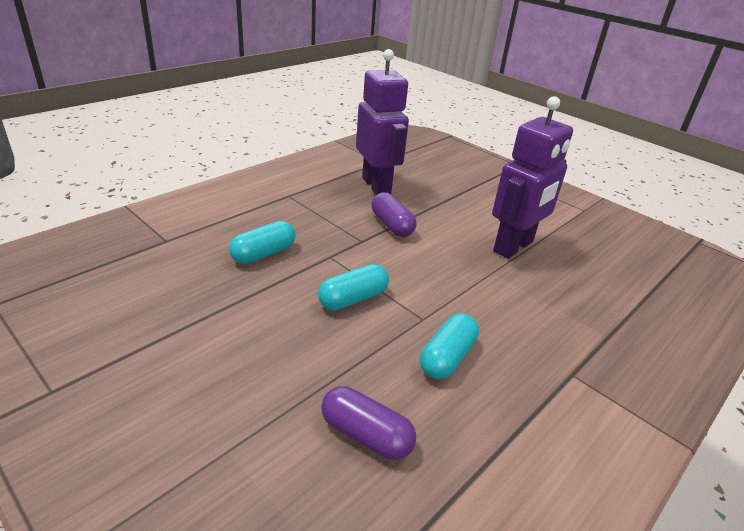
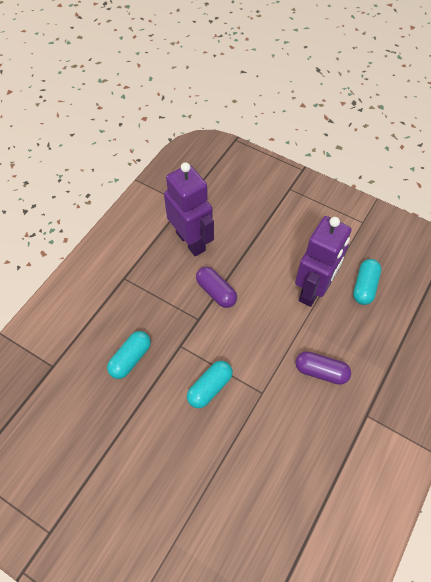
camera: 10 degrees left, 25 degrees up
purple capsule [321,386,416,460] -> purple capsule moved to [295,351,351,385]
turquoise capsule [420,313,479,379] -> turquoise capsule moved to [353,259,381,305]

....

**Work to be completed**: Would you tally the lines above that include "capsule" and reply with only the total?

**The answer**: 2